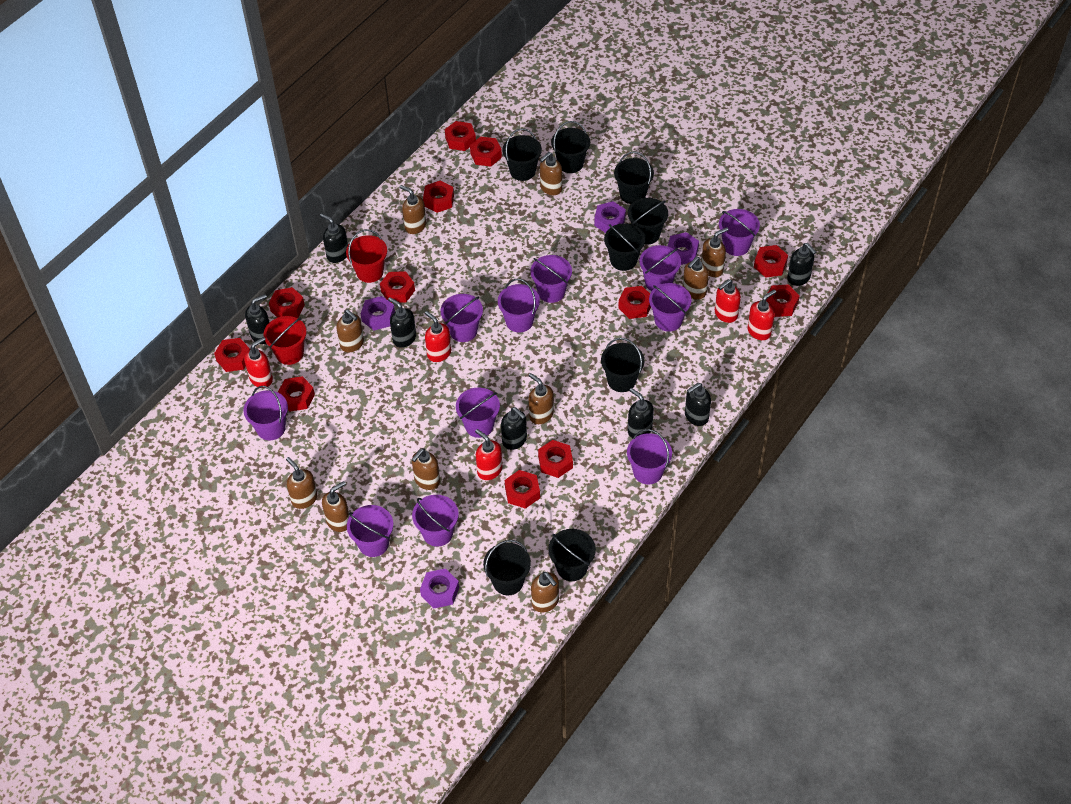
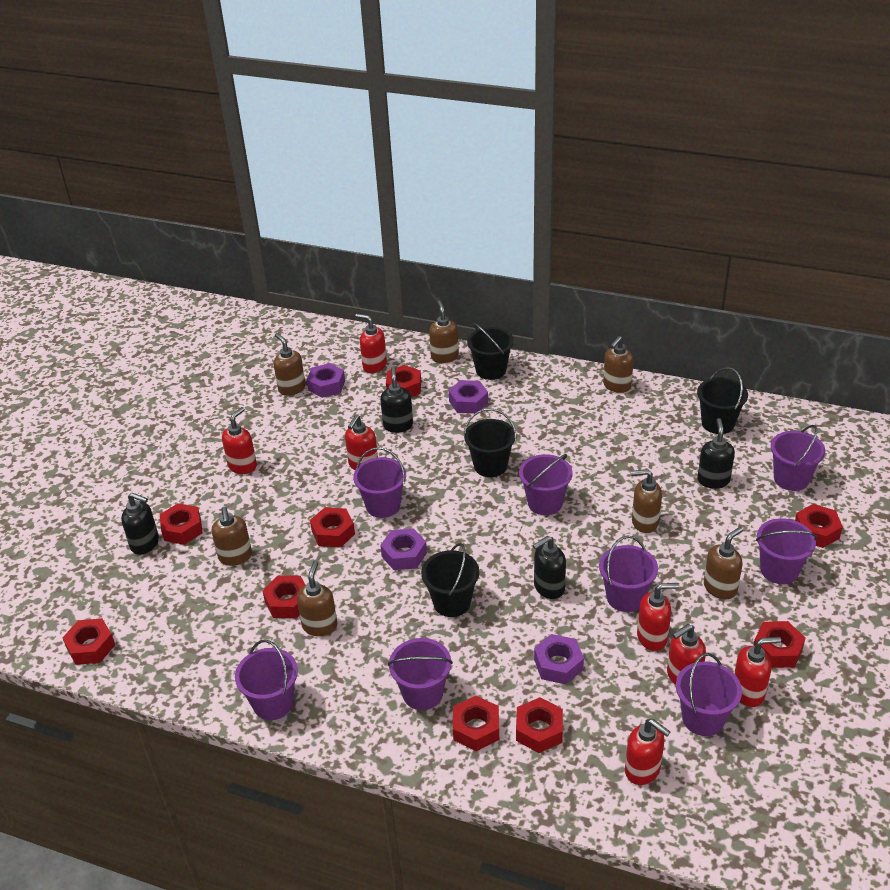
black bucket: 8 -> 4
black soap dispenser: 7 -> 4
brown soap dispenser: 10 -> 7
purple bucket: 11 -> 8
red bucket: 2 -> 0
red nut: 12 -> 9
red soap dispenser: 5 -> 7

| Exercise |
Drop every image, please, and write out the data above exactly as shown.

| Solution to this task |
black bucket: 8 -> 4
black soap dispenser: 7 -> 4
brown soap dispenser: 10 -> 7
purple bucket: 11 -> 8
red bucket: 2 -> 0
red nut: 12 -> 9
red soap dispenser: 5 -> 7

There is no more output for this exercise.